Your assignment =>
Lines before the one containing "green mushroom [901,331,987,407]" are excluded; retype that line and all remaining lines of the material exactly.

Dataset excerpts =>
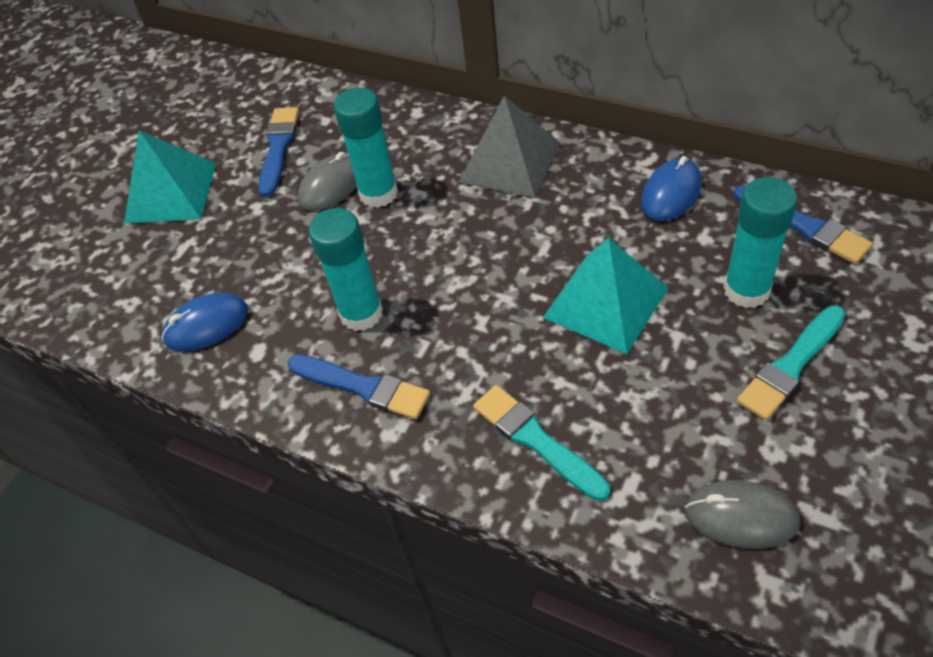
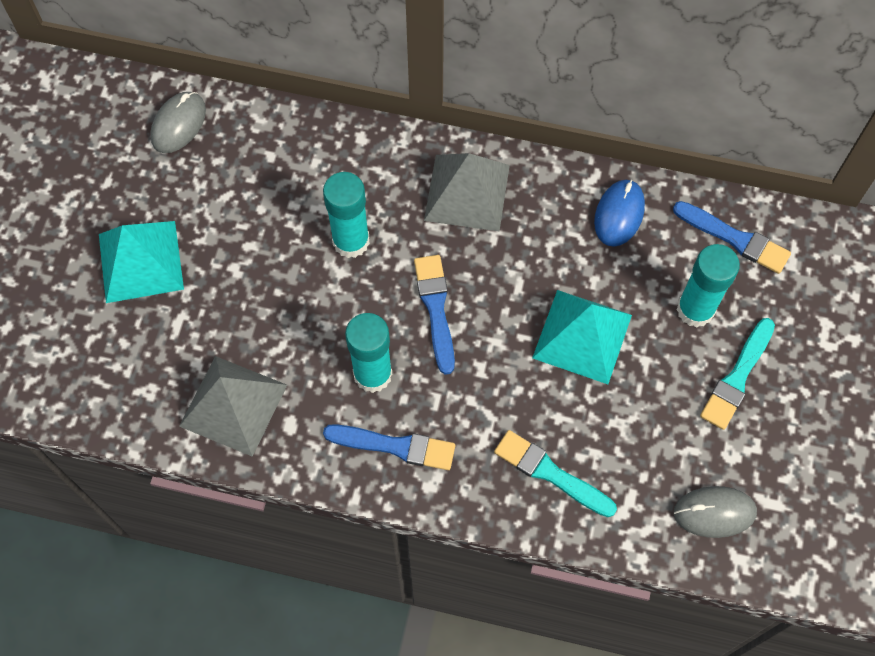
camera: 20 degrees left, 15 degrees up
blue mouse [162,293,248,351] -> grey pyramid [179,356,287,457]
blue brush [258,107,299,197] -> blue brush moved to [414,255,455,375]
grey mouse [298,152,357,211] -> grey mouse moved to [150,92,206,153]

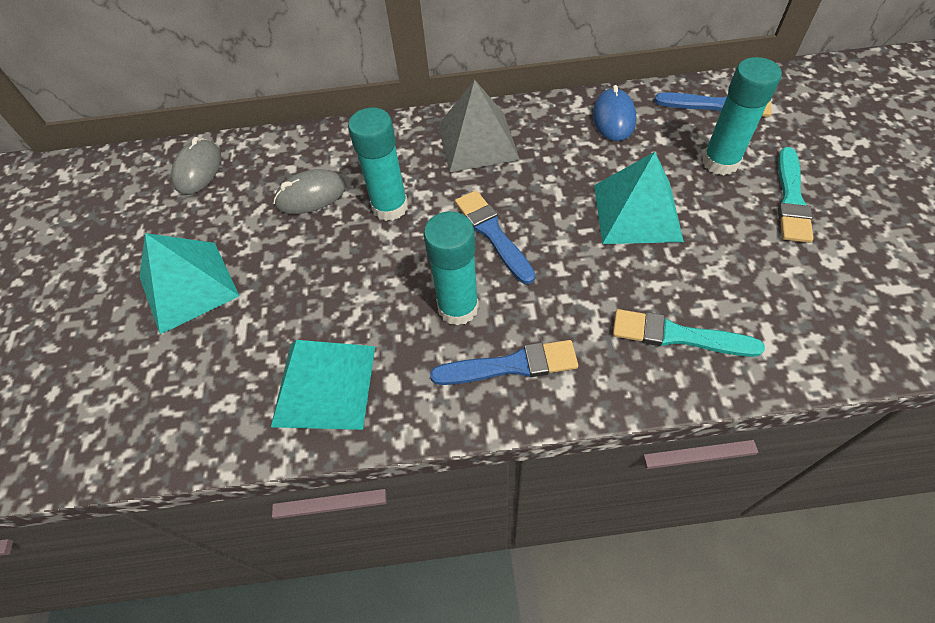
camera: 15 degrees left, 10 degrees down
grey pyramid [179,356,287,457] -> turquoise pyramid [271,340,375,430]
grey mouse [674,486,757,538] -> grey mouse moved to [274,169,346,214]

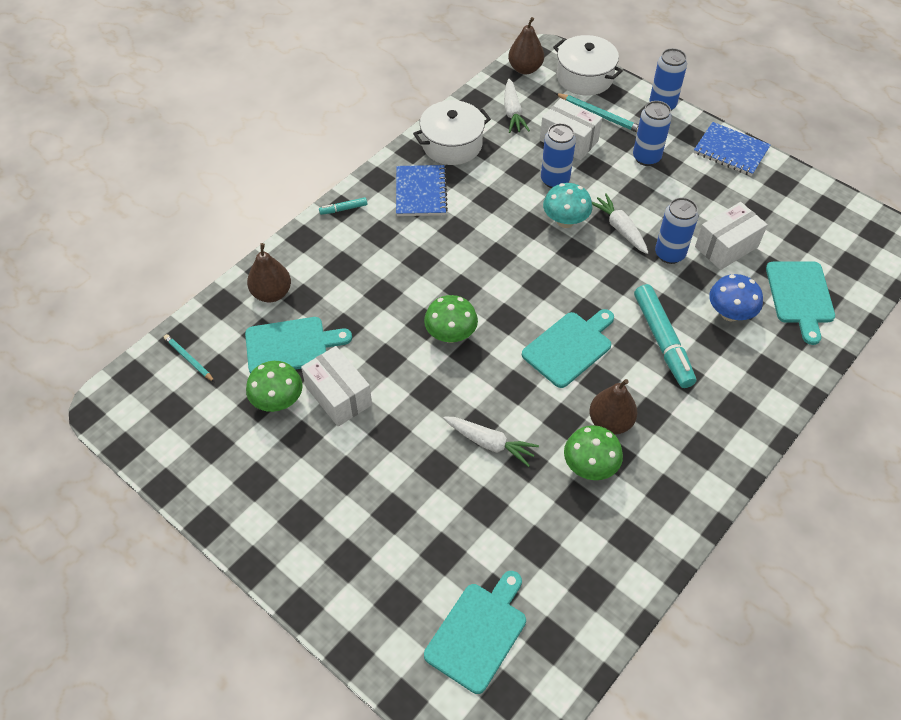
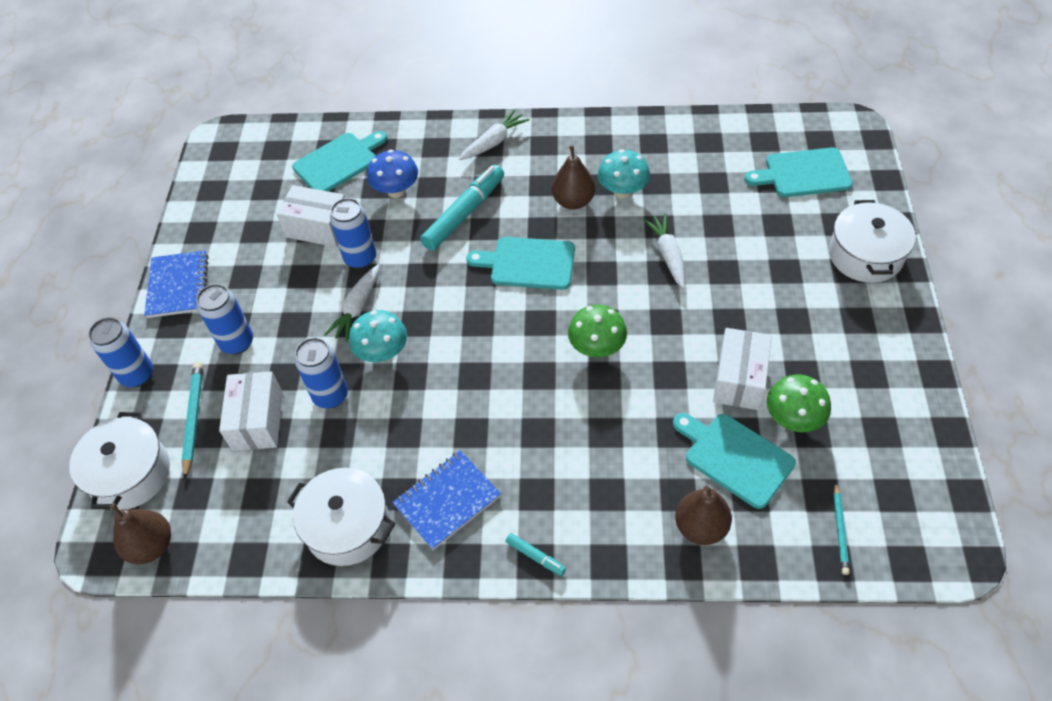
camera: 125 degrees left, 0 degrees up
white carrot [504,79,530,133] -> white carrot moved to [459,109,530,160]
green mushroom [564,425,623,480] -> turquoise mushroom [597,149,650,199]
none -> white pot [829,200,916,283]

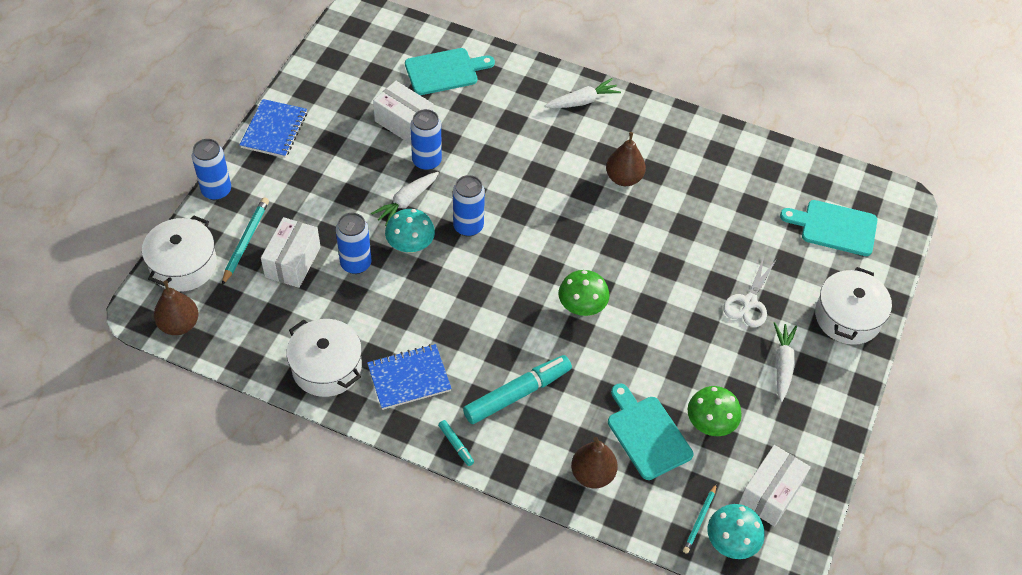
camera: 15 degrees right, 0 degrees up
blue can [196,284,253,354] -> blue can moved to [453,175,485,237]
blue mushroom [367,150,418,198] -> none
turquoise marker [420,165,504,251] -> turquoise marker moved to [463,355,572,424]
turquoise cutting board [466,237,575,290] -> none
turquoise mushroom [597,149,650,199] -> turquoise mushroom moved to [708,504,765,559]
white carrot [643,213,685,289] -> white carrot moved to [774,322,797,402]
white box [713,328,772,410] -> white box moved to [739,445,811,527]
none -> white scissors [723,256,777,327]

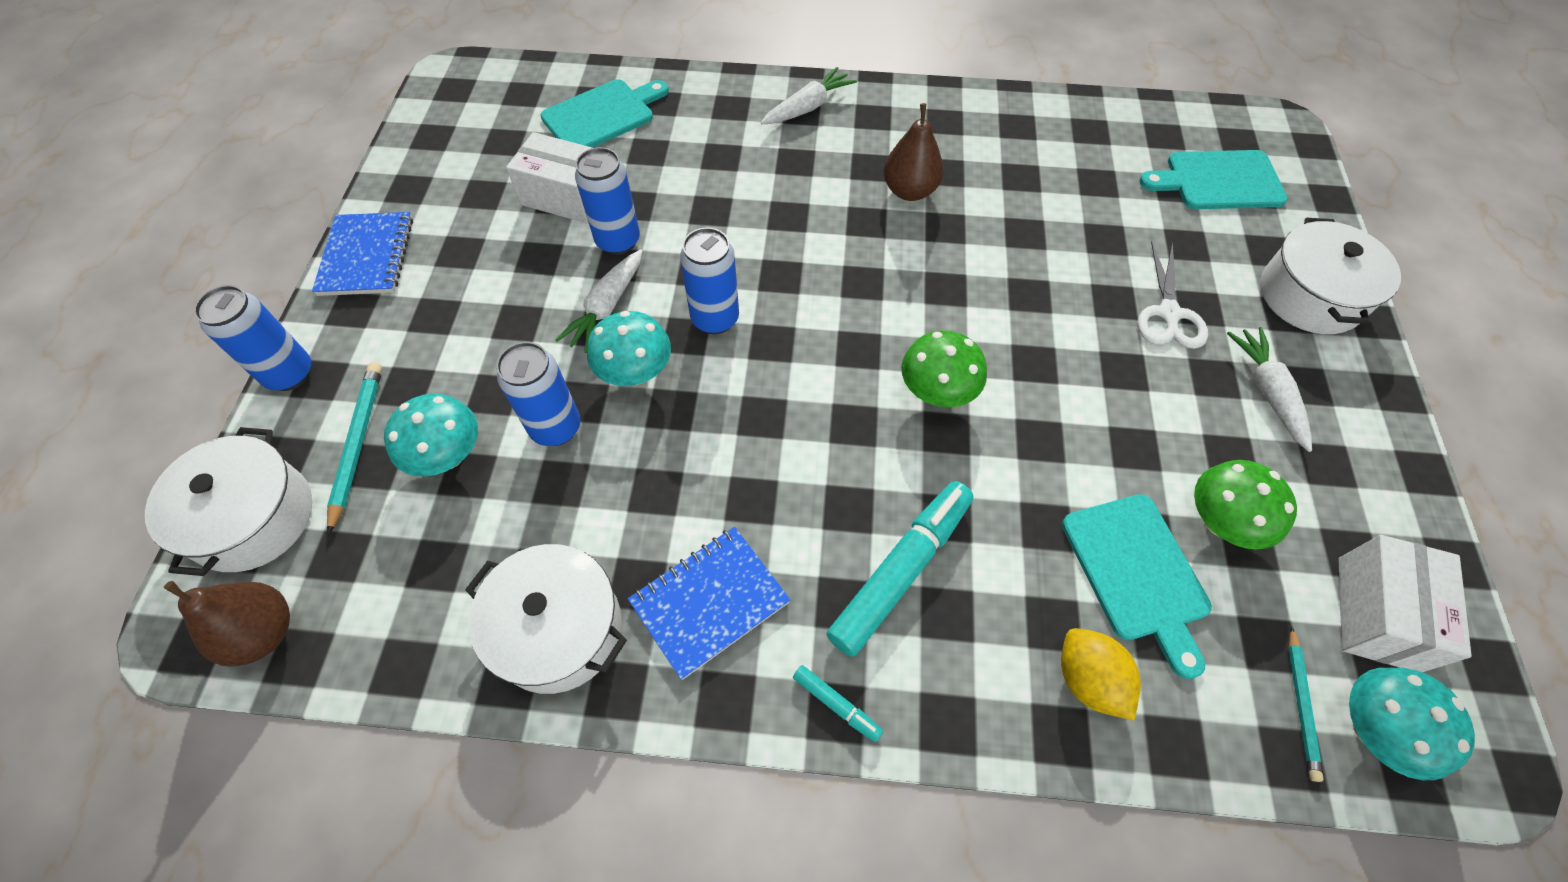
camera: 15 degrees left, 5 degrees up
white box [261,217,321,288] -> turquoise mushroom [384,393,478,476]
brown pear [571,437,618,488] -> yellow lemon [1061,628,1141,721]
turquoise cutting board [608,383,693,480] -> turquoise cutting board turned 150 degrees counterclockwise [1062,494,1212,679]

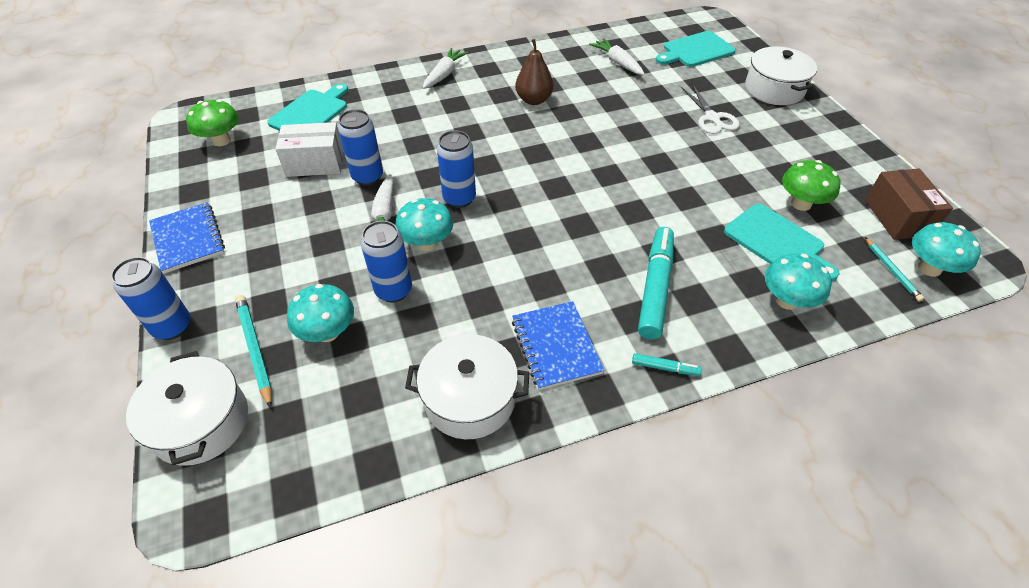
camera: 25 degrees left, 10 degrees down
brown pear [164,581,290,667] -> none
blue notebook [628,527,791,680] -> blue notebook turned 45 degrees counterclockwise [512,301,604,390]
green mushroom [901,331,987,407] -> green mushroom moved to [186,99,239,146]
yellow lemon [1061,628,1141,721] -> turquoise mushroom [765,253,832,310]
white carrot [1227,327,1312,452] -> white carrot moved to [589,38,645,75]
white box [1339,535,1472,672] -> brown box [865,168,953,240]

Written answer =>
green mushroom [901,331,987,407] -> green mushroom moved to [186,99,239,146]
yellow lemon [1061,628,1141,721] -> turquoise mushroom [765,253,832,310]
white carrot [1227,327,1312,452] -> white carrot moved to [589,38,645,75]
white box [1339,535,1472,672] -> brown box [865,168,953,240]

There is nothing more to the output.